---------- SUPPLIED INFORMATION ----------

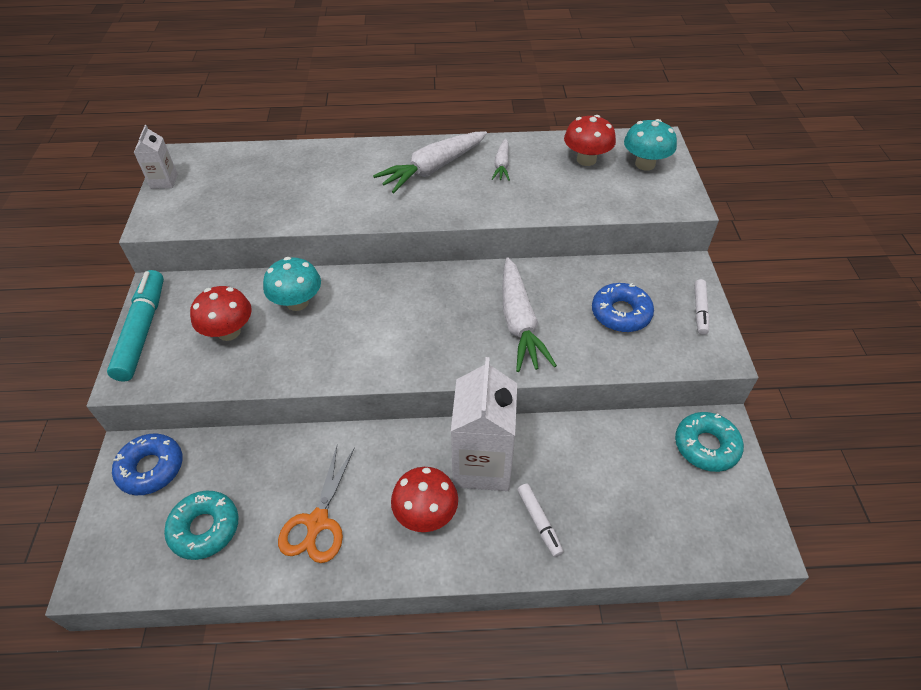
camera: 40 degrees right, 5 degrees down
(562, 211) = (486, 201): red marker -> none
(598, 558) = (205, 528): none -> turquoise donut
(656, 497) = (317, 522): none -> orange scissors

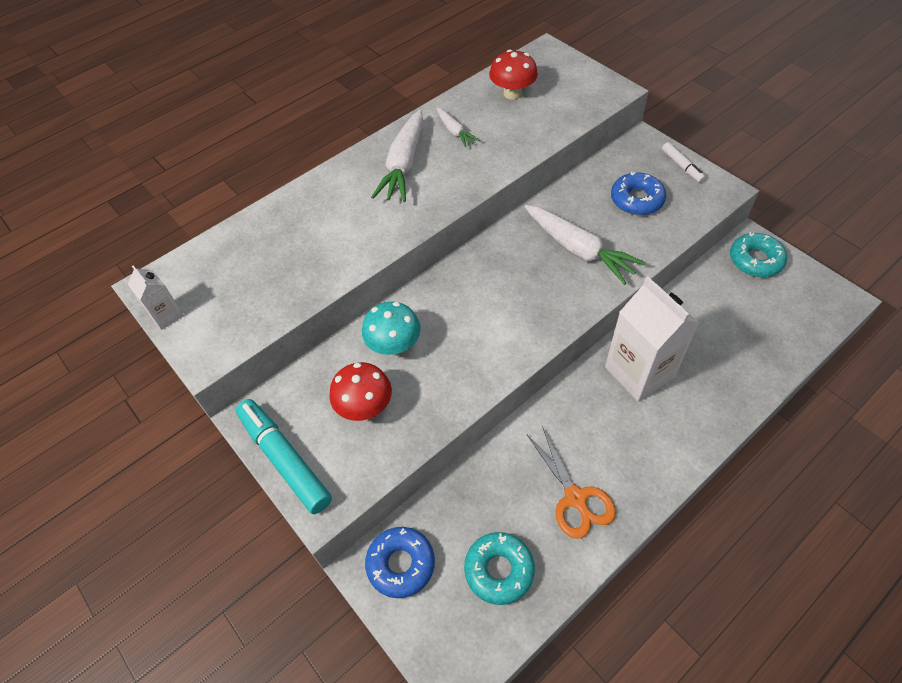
camera: 35 degrees left, 5 degrees up
(426, 513) = (640, 433): red mushroom -> none
(539, 522) = (714, 382): white marker -> none
(645, 164) = (557, 74): turquoise mushroom -> none

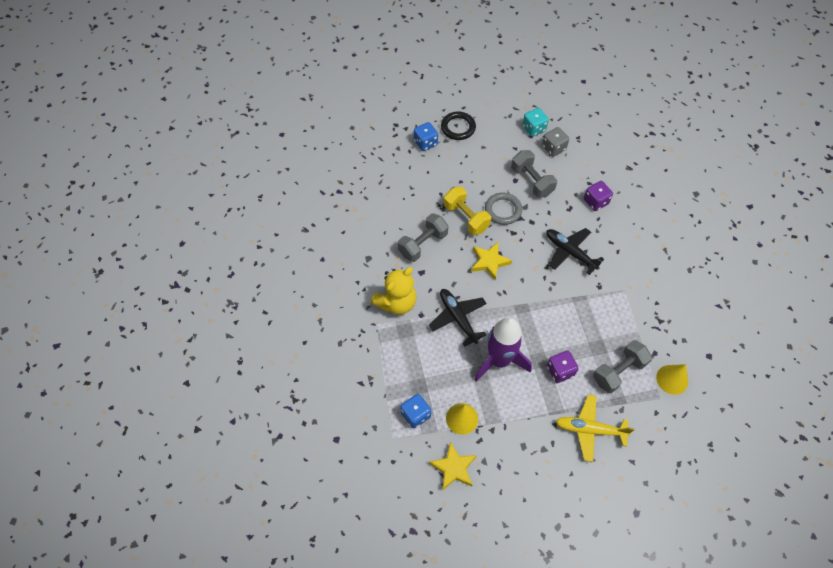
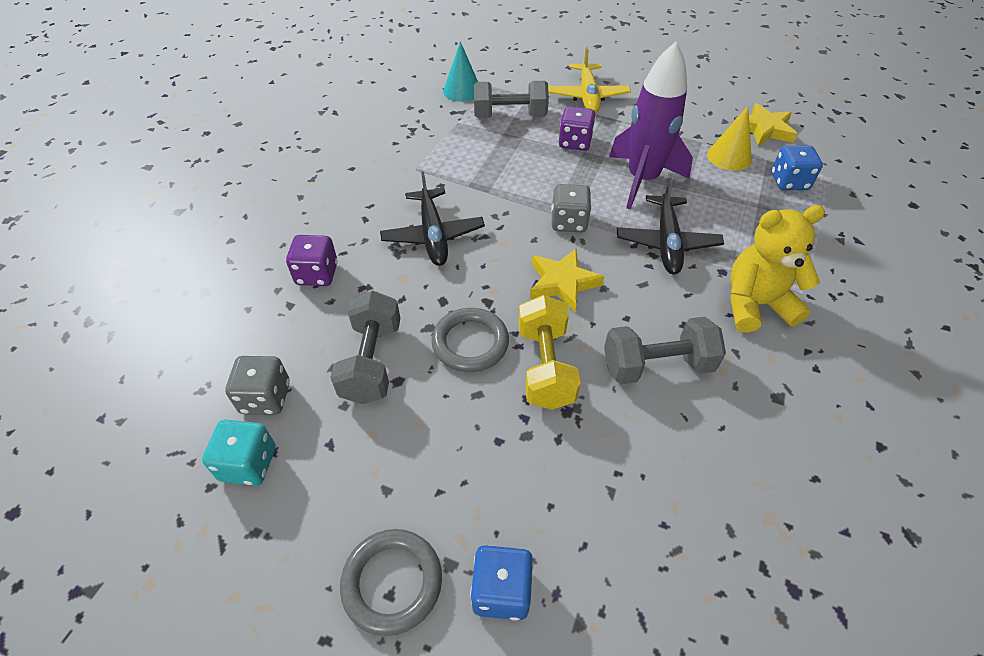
camera: 145 degrees left, 10 degrees down
(458, 127) = (392, 582): black ring -> grey ring
(514, 301) = (568, 222): none -> grey dice
(590, 429) = (588, 96): yellow plane -> yellow plane turned 45 degrees clockwise
(672, 379) = (462, 91): yellow cone -> turquoise cone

----------

* DIRECTIVE *
Your output should be the records above, duplicated exactly and picture-free.

* TASK RESPONSE *
camera: 40 degrees right, 5 degrees down
(562, 211) = (486, 201): red marker -> none
(598, 558) = (205, 528): none -> turquoise donut
(656, 497) = (317, 522): none -> orange scissors

camera: 35 degrees left, 5 degrees up
(426, 513) = (640, 433): red mushroom -> none
(539, 522) = (714, 382): white marker -> none
(645, 164) = (557, 74): turquoise mushroom -> none

camera: 145 degrees left, 10 degrees down
(458, 127) = (392, 582): black ring -> grey ring
(514, 301) = (568, 222): none -> grey dice
(590, 429) = (588, 96): yellow plane -> yellow plane turned 45 degrees clockwise
(672, 379) = (462, 91): yellow cone -> turquoise cone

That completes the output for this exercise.